Problem: For every record, give an exact copy that has no pictures in it.

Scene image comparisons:
------------------------------------------------------------
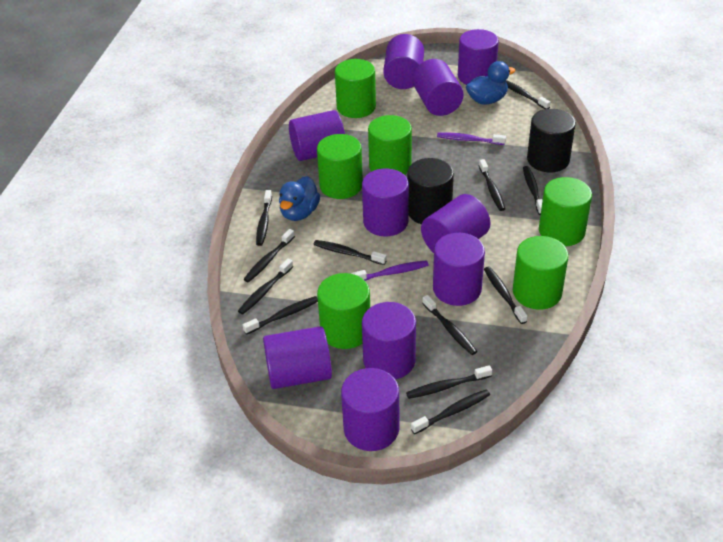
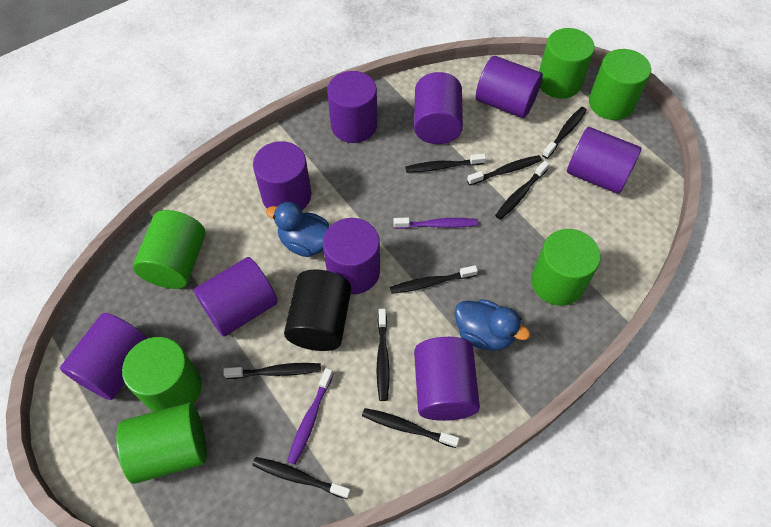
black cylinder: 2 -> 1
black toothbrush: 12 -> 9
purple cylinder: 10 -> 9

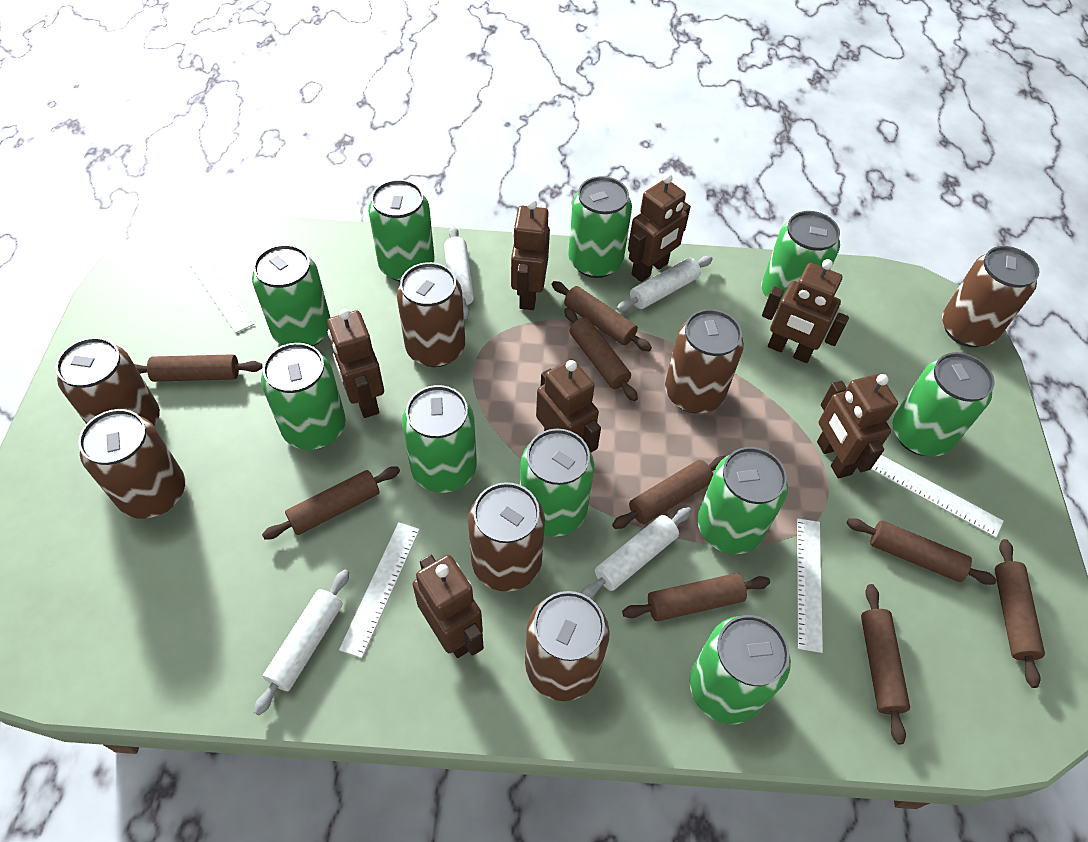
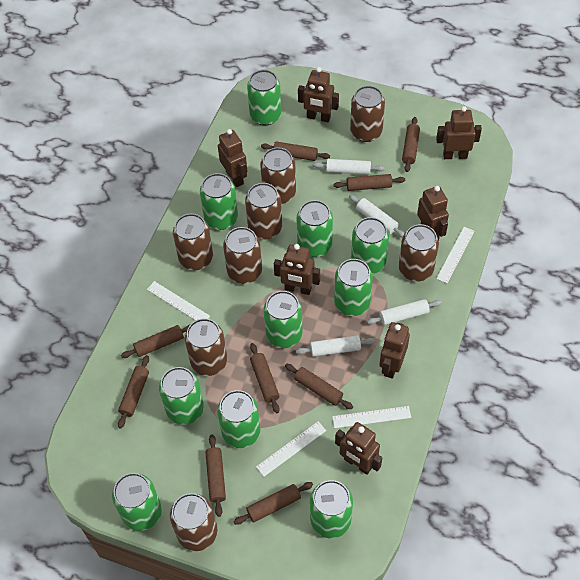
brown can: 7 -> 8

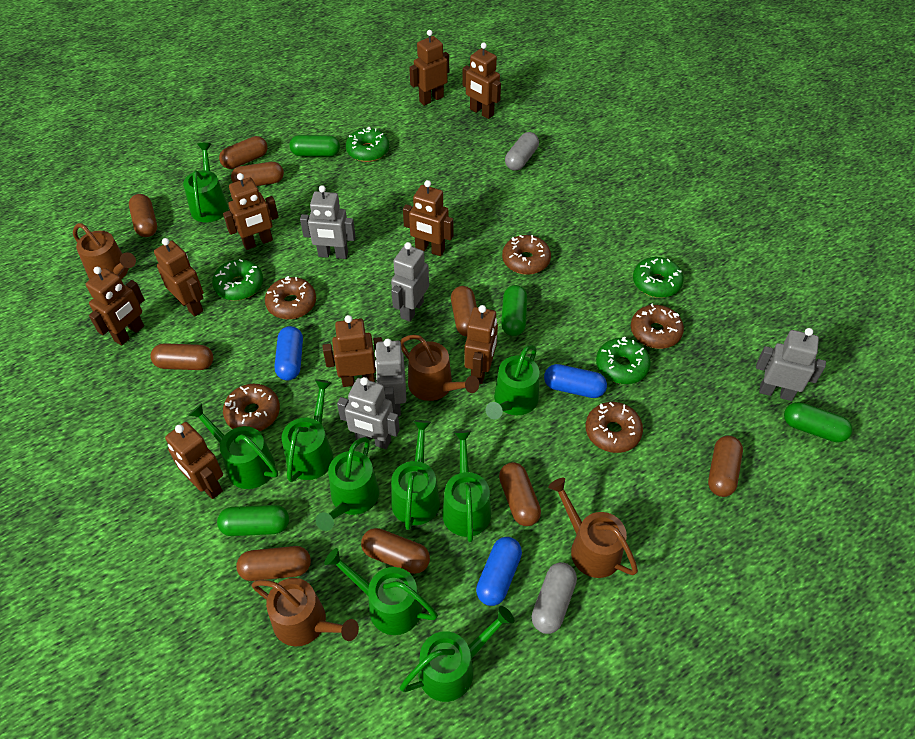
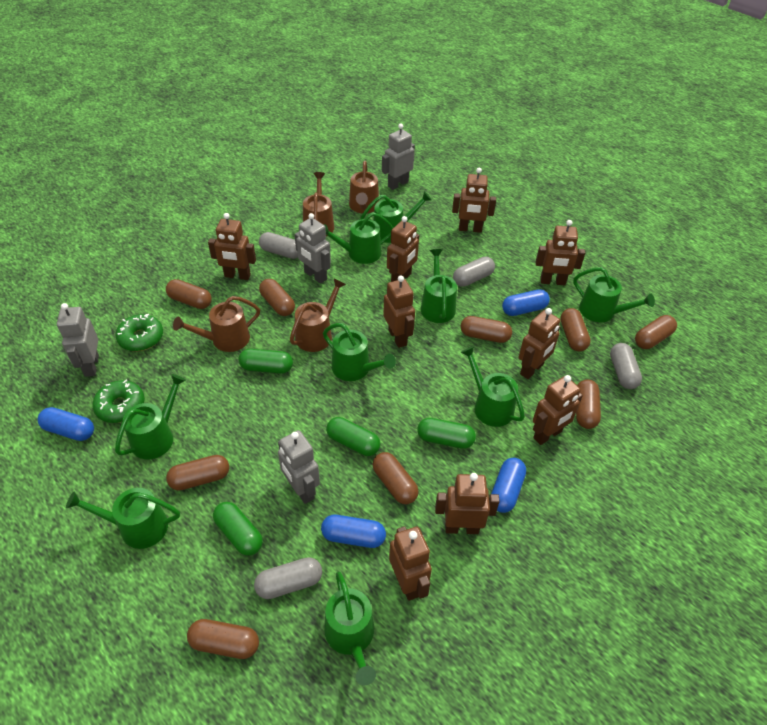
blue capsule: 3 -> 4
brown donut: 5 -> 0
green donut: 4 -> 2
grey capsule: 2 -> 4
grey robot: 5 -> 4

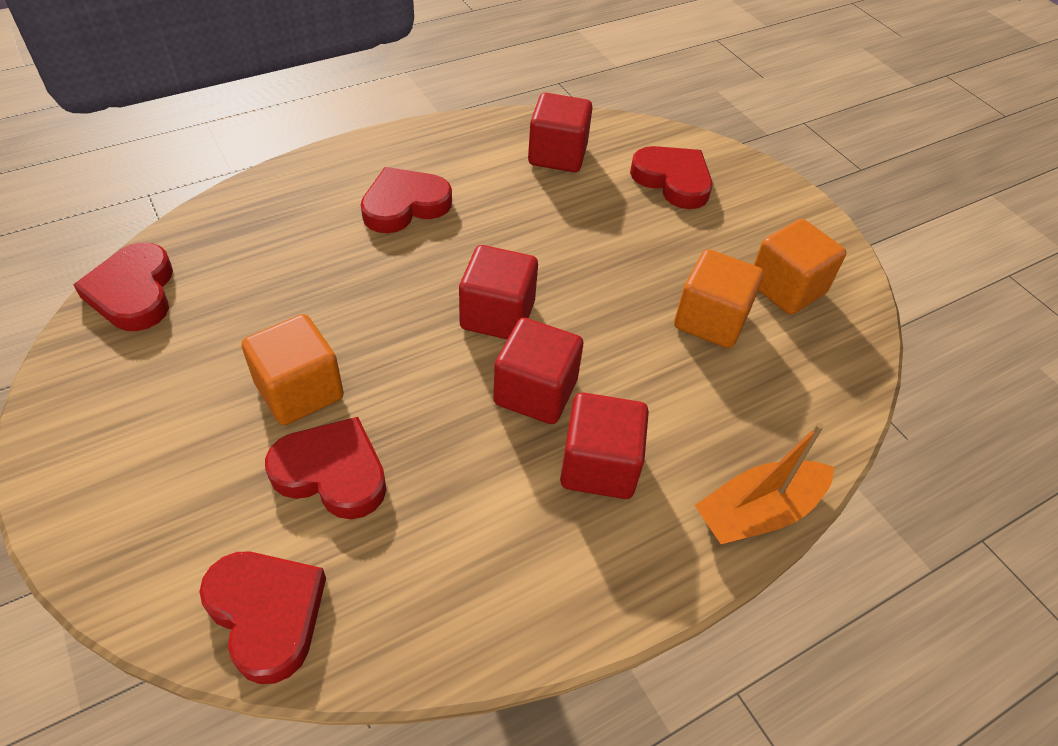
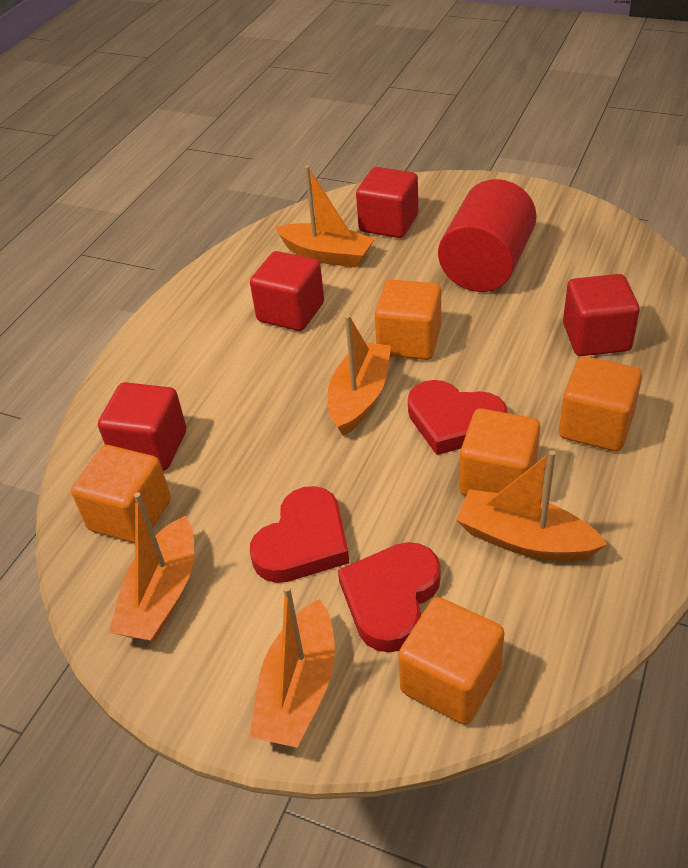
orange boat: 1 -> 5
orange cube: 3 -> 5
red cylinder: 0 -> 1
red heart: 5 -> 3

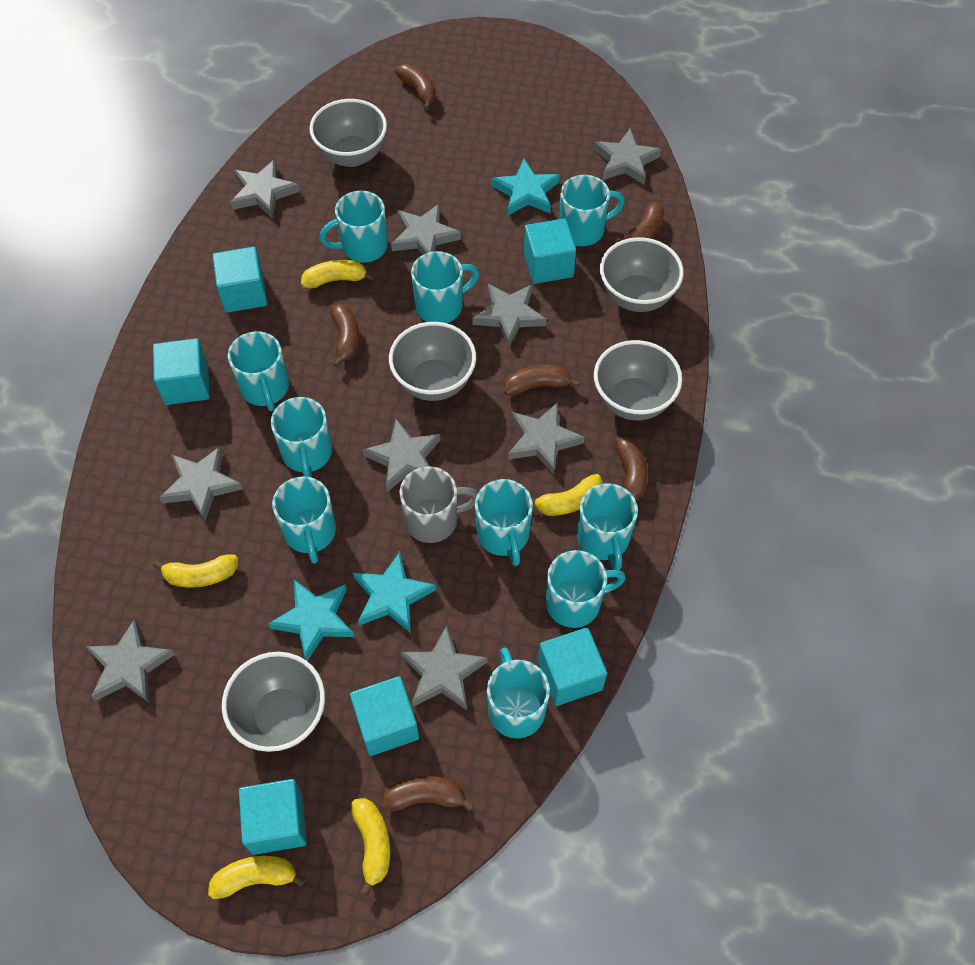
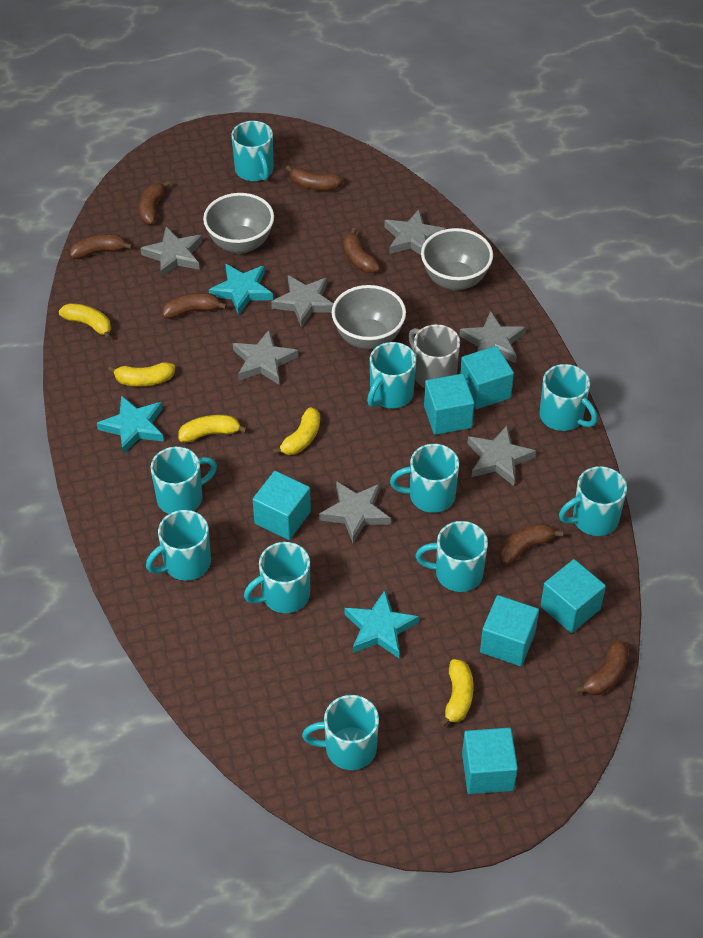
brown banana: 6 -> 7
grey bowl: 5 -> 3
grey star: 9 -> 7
------------------------------------------------------------
Response box:
black cylinder: 2 -> 1
black toothbrush: 12 -> 9
purple cylinder: 10 -> 9

brown can: 7 -> 8

blue capsule: 3 -> 4
brown donut: 5 -> 0
green donut: 4 -> 2
grey capsule: 2 -> 4
grey robot: 5 -> 4

orange boat: 1 -> 5
orange cube: 3 -> 5
red cylinder: 0 -> 1
red heart: 5 -> 3

brown banana: 6 -> 7
grey bowl: 5 -> 3
grey star: 9 -> 7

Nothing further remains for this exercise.